> **Requirement**:
In the data below, the answer is the run of lines from the line containing "(664, 365) = (623, 316): black ball -> none" through the line containing "(273, 151) = (475, 194): none -> red duck", both included; print it exactly and nothing else.
─── Listed entries ───
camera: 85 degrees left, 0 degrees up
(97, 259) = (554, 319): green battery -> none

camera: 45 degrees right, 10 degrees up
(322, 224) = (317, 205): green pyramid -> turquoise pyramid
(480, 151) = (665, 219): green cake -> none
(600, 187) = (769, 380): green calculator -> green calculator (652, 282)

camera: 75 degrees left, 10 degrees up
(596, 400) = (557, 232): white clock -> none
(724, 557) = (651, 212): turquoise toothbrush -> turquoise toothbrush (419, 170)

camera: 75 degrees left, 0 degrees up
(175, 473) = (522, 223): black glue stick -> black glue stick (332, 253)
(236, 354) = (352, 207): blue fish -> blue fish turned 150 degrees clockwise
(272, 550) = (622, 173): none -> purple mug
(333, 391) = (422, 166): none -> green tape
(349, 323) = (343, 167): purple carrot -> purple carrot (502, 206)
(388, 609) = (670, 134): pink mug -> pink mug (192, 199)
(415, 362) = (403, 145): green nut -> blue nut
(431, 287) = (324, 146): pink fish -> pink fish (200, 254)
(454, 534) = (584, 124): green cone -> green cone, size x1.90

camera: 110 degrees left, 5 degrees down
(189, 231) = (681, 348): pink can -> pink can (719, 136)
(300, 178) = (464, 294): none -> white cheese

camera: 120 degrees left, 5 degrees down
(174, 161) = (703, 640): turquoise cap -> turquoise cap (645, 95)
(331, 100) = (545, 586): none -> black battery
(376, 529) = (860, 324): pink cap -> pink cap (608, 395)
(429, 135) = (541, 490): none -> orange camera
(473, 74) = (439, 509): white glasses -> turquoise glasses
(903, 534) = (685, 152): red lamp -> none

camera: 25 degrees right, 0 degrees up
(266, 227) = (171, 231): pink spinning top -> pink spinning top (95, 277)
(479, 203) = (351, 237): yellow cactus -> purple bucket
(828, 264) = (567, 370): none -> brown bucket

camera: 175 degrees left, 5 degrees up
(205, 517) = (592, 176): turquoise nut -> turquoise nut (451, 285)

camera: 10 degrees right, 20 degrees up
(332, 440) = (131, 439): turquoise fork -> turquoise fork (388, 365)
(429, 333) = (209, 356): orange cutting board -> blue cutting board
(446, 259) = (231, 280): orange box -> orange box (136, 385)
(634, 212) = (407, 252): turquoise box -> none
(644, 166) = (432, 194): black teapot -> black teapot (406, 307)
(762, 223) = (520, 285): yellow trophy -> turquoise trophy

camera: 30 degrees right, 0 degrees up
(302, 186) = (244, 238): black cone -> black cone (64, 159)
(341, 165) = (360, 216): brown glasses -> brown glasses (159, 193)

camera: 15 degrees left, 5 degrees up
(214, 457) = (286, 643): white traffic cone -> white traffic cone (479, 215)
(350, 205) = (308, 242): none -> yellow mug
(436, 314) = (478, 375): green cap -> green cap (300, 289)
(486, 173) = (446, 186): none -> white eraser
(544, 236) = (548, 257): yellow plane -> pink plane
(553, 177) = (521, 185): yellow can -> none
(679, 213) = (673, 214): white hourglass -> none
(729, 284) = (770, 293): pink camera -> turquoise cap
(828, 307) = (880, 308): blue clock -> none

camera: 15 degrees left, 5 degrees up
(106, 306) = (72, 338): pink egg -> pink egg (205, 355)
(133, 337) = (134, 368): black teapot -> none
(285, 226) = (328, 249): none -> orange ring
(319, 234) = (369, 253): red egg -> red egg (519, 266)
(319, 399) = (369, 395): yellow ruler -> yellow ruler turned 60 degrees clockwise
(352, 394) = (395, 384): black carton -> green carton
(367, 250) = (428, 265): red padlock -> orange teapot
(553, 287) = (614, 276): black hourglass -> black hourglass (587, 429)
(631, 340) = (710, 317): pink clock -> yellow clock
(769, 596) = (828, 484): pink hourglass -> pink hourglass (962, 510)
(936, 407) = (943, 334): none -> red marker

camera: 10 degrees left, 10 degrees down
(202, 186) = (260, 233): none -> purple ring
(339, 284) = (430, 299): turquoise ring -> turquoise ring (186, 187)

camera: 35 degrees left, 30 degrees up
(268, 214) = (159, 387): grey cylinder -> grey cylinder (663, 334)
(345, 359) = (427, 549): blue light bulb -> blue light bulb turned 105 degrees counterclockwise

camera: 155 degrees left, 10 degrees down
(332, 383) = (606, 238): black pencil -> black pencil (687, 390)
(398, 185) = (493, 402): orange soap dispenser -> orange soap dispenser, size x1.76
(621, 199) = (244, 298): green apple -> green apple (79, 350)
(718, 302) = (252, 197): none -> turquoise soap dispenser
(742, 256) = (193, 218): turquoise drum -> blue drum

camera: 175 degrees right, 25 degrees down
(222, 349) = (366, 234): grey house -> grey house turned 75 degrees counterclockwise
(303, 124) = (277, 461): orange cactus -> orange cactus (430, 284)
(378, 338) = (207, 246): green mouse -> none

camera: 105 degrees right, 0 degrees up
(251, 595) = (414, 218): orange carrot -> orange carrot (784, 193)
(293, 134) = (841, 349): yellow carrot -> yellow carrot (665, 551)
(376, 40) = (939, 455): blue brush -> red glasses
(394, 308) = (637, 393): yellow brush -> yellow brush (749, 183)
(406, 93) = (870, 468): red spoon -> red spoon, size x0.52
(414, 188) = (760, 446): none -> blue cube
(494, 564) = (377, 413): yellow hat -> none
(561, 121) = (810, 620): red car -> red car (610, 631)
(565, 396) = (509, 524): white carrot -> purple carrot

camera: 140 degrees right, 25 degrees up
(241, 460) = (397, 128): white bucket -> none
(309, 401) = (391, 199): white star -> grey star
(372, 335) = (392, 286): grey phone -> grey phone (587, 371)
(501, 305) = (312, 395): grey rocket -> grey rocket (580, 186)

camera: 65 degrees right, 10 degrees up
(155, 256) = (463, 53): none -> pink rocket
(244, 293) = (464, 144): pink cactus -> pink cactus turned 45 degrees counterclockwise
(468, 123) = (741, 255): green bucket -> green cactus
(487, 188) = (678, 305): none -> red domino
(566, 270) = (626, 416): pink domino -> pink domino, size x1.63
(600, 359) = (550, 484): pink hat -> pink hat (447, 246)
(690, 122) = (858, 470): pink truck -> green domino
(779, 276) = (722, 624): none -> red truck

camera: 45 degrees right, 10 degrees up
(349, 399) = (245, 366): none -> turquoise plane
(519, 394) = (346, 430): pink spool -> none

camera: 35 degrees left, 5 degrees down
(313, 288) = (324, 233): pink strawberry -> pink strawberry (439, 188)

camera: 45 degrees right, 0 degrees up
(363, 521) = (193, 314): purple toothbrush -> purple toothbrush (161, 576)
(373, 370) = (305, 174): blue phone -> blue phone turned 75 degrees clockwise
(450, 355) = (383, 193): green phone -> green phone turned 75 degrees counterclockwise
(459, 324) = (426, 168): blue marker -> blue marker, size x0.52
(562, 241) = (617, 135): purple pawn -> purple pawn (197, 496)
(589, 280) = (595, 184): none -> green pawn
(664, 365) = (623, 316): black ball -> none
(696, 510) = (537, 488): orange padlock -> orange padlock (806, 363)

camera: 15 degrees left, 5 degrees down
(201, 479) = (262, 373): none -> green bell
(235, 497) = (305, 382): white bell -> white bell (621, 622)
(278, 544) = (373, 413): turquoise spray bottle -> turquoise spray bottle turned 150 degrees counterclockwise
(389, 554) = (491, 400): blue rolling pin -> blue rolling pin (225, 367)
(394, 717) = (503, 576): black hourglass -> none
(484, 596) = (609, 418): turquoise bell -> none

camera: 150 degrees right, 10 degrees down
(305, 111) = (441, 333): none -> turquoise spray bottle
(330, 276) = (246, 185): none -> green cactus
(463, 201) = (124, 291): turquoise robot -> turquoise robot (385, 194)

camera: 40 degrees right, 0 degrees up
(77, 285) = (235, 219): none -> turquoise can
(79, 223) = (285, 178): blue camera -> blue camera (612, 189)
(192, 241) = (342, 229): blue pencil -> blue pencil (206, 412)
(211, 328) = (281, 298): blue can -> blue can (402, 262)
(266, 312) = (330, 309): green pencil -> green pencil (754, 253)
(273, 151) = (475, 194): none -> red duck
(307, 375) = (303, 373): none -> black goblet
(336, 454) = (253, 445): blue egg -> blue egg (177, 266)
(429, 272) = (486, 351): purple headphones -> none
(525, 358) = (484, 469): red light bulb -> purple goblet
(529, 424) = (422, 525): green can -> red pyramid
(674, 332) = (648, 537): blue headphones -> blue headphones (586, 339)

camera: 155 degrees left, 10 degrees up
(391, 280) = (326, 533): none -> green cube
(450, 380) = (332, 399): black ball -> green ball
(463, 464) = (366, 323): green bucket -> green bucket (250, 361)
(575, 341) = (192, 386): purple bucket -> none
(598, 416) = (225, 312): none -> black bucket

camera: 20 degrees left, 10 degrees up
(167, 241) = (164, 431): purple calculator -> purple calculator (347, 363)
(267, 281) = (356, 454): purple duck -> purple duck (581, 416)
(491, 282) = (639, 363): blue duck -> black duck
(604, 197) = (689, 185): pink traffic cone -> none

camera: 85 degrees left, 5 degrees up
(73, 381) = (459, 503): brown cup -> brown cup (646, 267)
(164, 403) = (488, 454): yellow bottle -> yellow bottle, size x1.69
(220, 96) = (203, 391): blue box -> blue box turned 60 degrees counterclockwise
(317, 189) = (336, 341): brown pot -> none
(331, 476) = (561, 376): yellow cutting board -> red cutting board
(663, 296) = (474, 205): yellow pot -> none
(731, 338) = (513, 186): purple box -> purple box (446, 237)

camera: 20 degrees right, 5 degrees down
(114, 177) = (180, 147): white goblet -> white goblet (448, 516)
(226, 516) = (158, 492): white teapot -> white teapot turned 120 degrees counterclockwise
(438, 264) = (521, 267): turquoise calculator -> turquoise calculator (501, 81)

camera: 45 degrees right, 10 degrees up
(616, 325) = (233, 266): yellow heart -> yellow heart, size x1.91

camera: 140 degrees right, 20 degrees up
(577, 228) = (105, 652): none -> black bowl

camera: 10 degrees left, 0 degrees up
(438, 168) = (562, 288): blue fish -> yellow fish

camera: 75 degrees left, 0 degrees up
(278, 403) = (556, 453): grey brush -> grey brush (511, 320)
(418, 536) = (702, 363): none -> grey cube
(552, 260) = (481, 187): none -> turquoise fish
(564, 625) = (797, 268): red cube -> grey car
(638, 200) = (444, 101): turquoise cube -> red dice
───
> **The answer**:
(664, 365) = (623, 316): black ball -> none
(696, 510) = (537, 488): orange padlock -> orange padlock (806, 363)

camera: 15 degrees left, 5 degrees down
(201, 479) = (262, 373): none -> green bell
(235, 497) = (305, 382): white bell -> white bell (621, 622)
(278, 544) = (373, 413): turquoise spray bottle -> turquoise spray bottle turned 150 degrees counterclockwise
(389, 554) = (491, 400): blue rolling pin -> blue rolling pin (225, 367)
(394, 717) = (503, 576): black hourglass -> none
(484, 596) = (609, 418): turquoise bell -> none

camera: 150 degrees right, 10 degrees down
(305, 111) = (441, 333): none -> turquoise spray bottle
(330, 276) = (246, 185): none -> green cactus
(463, 201) = (124, 291): turquoise robot -> turquoise robot (385, 194)

camera: 40 degrees right, 0 degrees up
(77, 285) = (235, 219): none -> turquoise can
(79, 223) = (285, 178): blue camera -> blue camera (612, 189)
(192, 241) = (342, 229): blue pencil -> blue pencil (206, 412)
(211, 328) = (281, 298): blue can -> blue can (402, 262)
(266, 312) = (330, 309): green pencil -> green pencil (754, 253)
(273, 151) = (475, 194): none -> red duck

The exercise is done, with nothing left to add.